* Entries provided
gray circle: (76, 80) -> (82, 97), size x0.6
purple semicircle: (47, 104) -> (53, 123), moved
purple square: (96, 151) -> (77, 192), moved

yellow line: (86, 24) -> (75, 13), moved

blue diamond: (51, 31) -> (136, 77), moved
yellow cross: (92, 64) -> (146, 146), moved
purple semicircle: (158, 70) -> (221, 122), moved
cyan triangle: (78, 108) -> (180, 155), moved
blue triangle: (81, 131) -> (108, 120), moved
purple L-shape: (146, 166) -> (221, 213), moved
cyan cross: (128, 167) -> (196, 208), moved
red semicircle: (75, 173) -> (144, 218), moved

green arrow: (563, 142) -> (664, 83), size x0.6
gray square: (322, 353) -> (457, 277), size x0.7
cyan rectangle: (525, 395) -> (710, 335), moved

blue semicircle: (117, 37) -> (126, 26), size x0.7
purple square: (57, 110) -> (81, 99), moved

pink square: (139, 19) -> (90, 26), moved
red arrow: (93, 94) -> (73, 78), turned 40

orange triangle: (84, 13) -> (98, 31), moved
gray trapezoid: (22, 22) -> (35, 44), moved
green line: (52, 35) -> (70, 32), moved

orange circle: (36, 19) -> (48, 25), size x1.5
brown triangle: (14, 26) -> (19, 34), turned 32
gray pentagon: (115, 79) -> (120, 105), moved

* Task goal
The reply should consist solely of the lines above from the one that has "purple semicircle: (47, 104)" through the one that has "purple semicircle: (158, 70)", reproduced exactly.

* Reply
purple semicircle: (47, 104) -> (53, 123), moved
purple square: (96, 151) -> (77, 192), moved

yellow line: (86, 24) -> (75, 13), moved

blue diamond: (51, 31) -> (136, 77), moved
yellow cross: (92, 64) -> (146, 146), moved
purple semicircle: (158, 70) -> (221, 122), moved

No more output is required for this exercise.